Below are some records; find each line that carries the word "none" and copy it.

-------- DATA LISTING --------

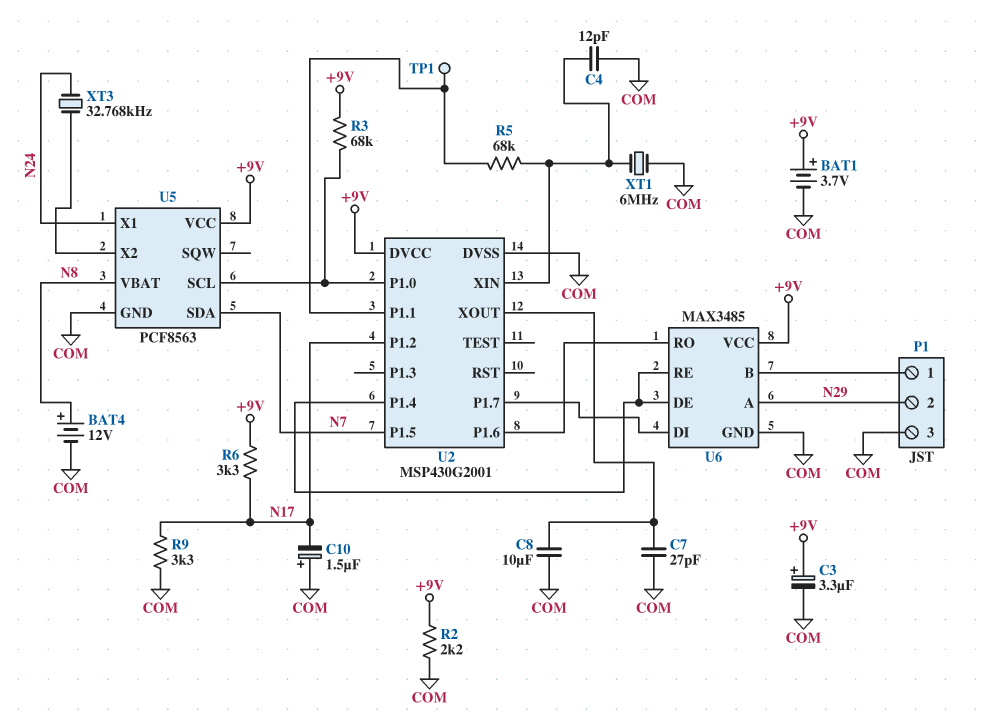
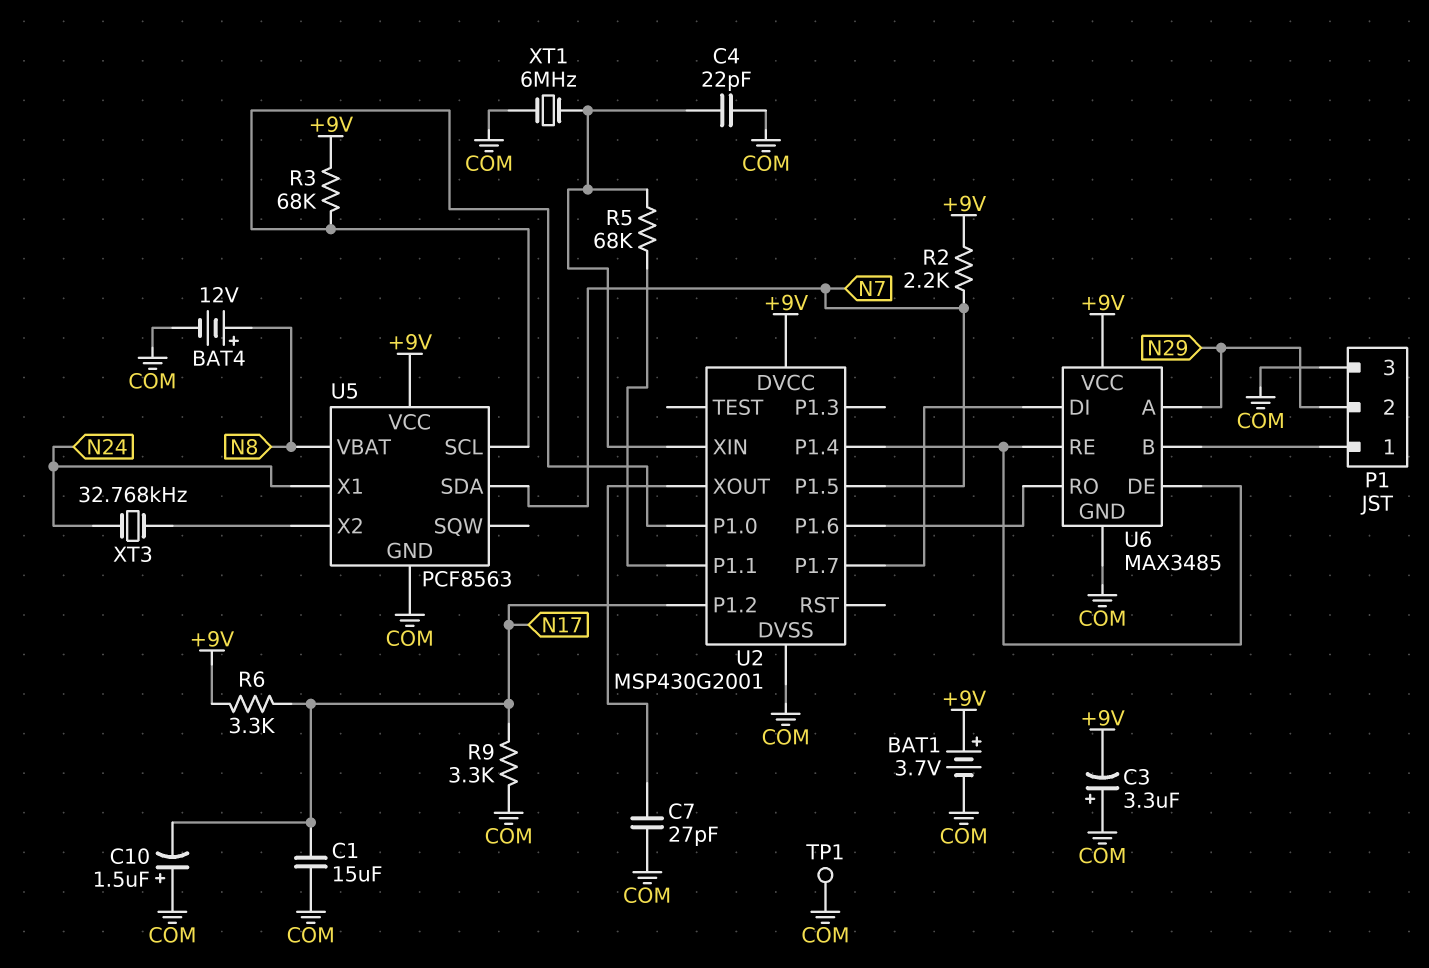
C1: none -> 15uF (COM, N17)
C3: 3.3uF (plus +9V, minus COM) -> 3.3uF (plus COM, minus +9V)
C4: 12pF (COM, U2/XIN) -> 22pF (COM, U2/XIN)
C8: 10uF (COM, U2/XOUT) -> none
R2: 2.2k (+9V, COM) -> 2.2k (+9V, N7)
TP1: test point (U2/P1.1) -> test point (COM)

--------

COMPLETED TASK
C1: none -> 15uF (COM, N17)
C8: 10uF (COM, U2/XOUT) -> none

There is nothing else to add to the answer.